> HOW TO COMPLETE THIS TASK
Each line in the material below, starting at the one that contains "209, 224, 272" and ending at the one that contains "418, 174, 486", should be repeated exactly; the pictures should not.

> GIVEN RECORDS
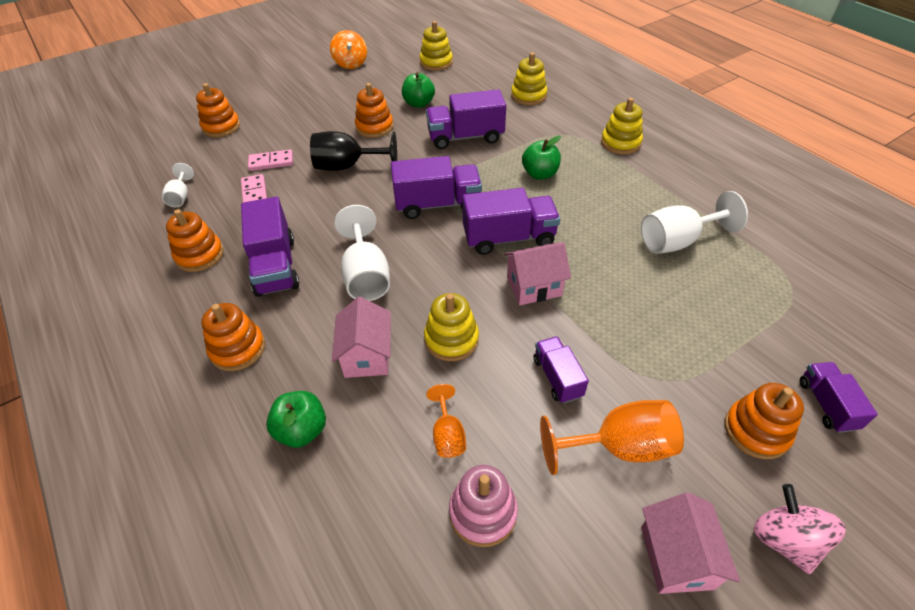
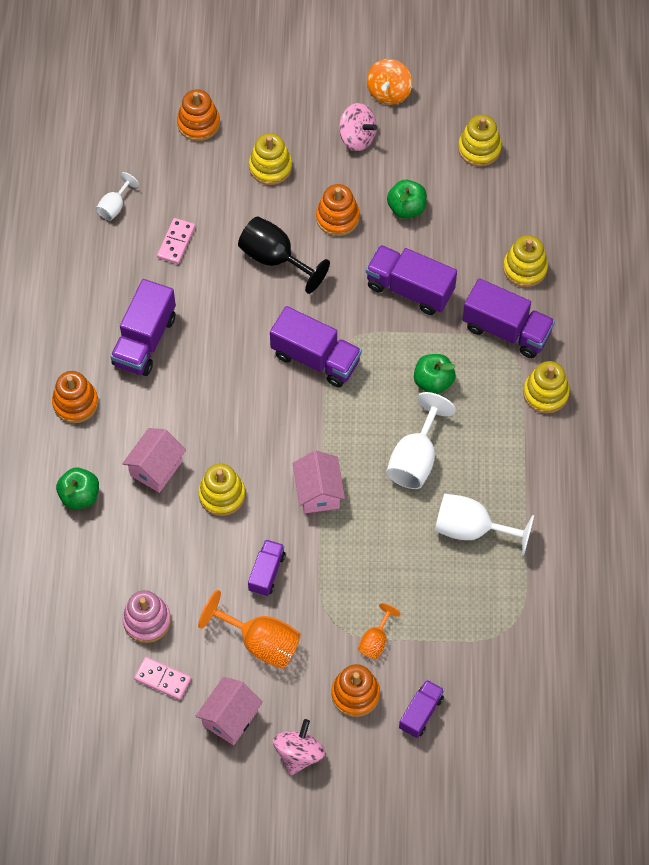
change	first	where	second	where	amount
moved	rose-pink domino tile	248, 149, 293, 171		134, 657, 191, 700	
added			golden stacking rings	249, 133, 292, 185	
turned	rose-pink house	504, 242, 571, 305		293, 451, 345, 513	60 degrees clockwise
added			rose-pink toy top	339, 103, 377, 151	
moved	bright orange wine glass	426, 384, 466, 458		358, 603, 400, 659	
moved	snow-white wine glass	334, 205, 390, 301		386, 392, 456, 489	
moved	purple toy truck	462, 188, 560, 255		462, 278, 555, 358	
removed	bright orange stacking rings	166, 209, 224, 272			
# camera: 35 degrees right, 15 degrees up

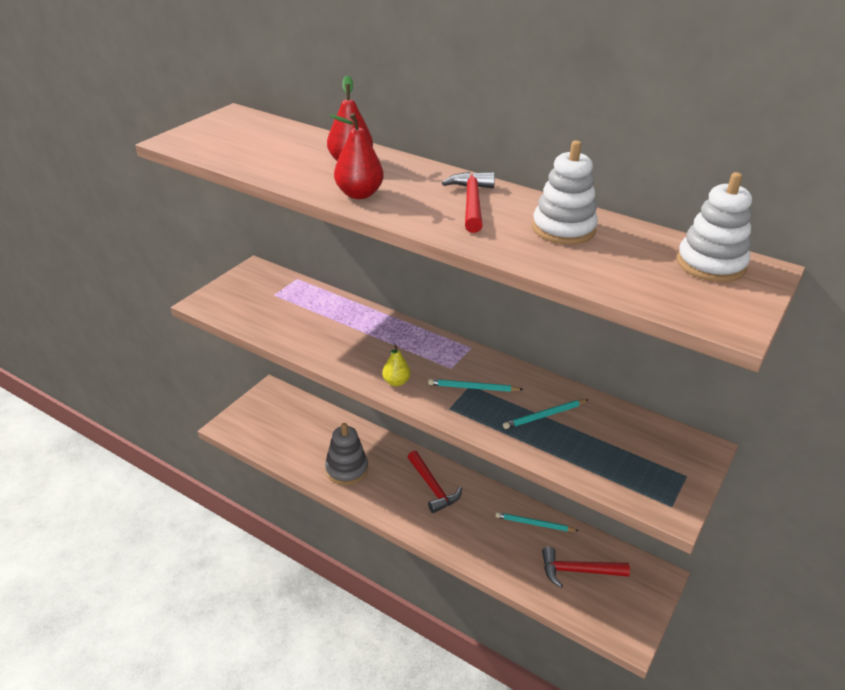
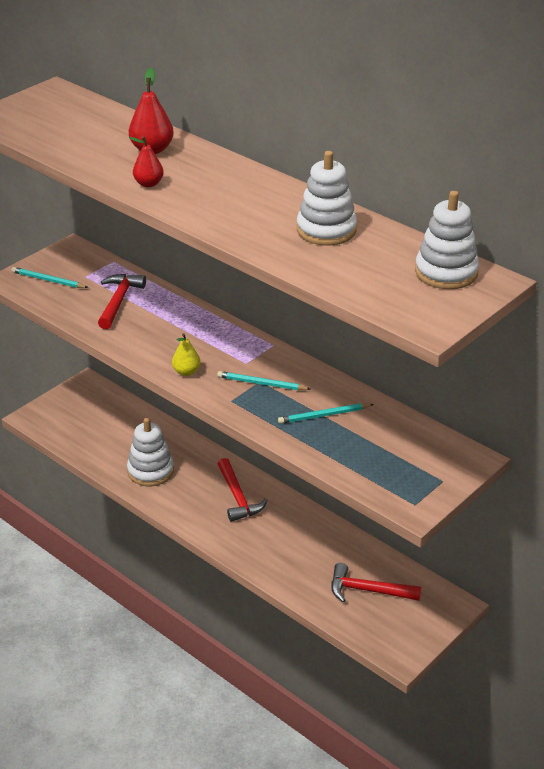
change	first	where	second	where	amount
moved	turquoise pencil	495, 512, 579, 531		12, 267, 89, 288	
moved	crimson hammer	442, 172, 495, 233		98, 274, 146, 329	
recoloured	ash-grey stacking rings	325, 423, 368, 485	snow-white stacking rings	127, 418, 174, 486	
resized	crimson pear fruit	329, 113, 384, 199		129, 136, 164, 187	x0.66
# camera: 10 degrees right, 0 degrees up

> SOLUTION TO THIS PROBLEM
removed	bright orange stacking rings	166, 209, 224, 272			
# camera: 35 degrees right, 15 degrees up

change	first	where	second	where	amount
moved	turquoise pencil	495, 512, 579, 531		12, 267, 89, 288	
moved	crimson hammer	442, 172, 495, 233		98, 274, 146, 329	
recoloured	ash-grey stacking rings	325, 423, 368, 485	snow-white stacking rings	127, 418, 174, 486	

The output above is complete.